#### Data extract ####
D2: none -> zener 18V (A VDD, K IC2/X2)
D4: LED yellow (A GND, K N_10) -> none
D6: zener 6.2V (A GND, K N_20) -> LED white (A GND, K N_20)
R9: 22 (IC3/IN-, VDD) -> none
####
#### Data extract ####
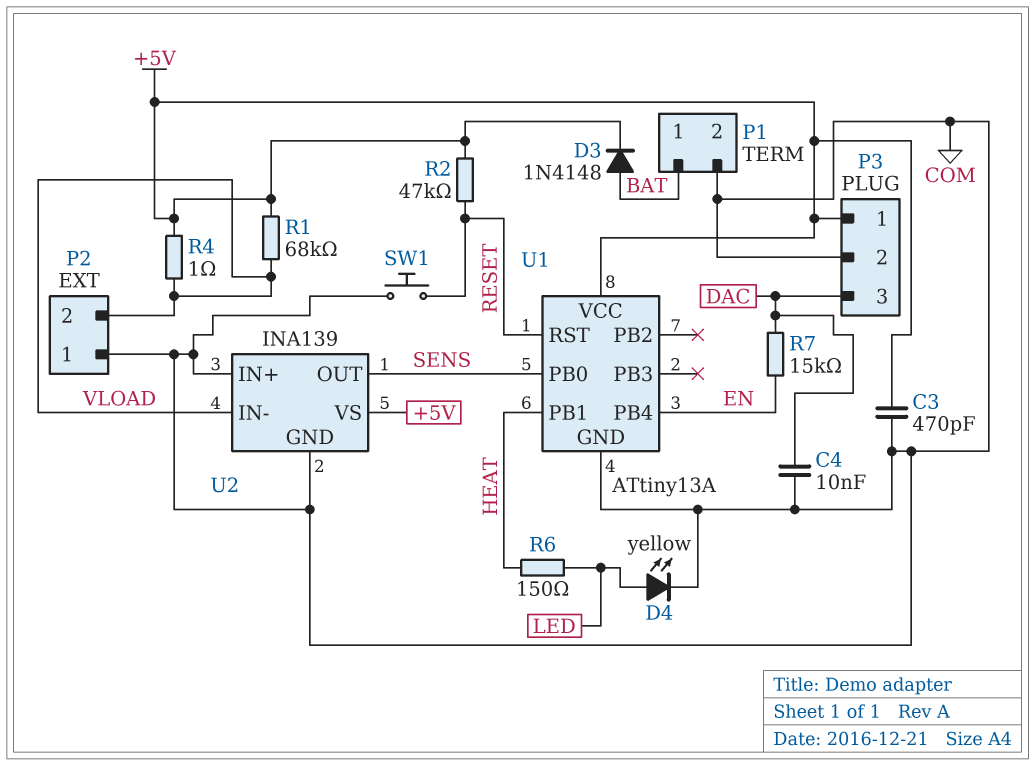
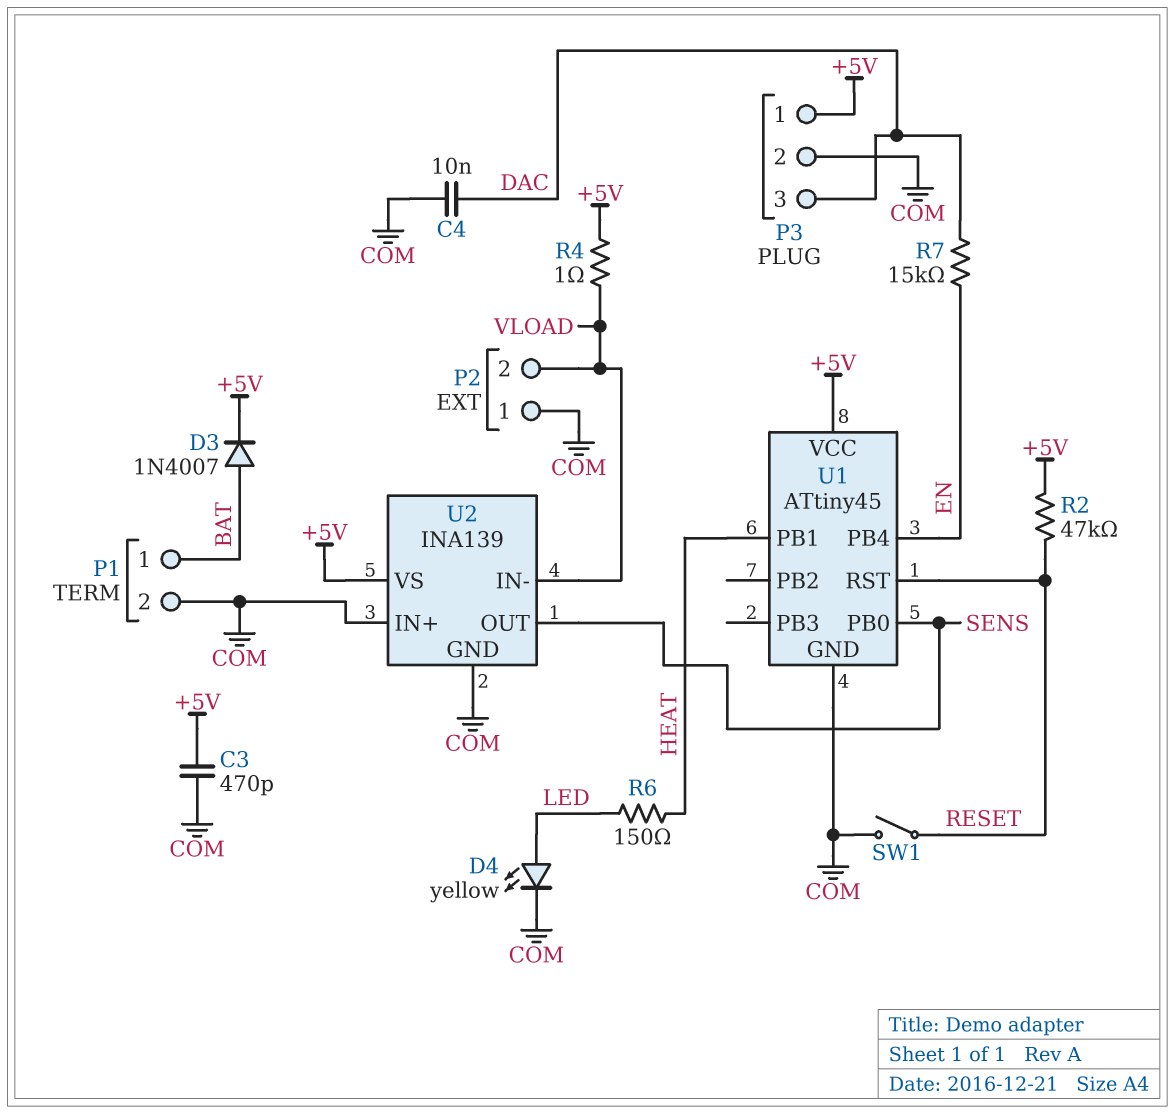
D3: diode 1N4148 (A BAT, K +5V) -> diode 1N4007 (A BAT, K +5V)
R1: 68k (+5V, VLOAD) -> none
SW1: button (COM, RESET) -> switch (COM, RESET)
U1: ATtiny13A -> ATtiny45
####
**Directions for this task:**
Reproducing the whole listing above is not the task. Copy exactly only the lines from the one with "D4: LED yellow (A GND, K N_10) -> none" to the one with "R9: 22 (IC3/IN-, VDD) -> none", both kept.

**Output of the exercise:**
D4: LED yellow (A GND, K N_10) -> none
D6: zener 6.2V (A GND, K N_20) -> LED white (A GND, K N_20)
R9: 22 (IC3/IN-, VDD) -> none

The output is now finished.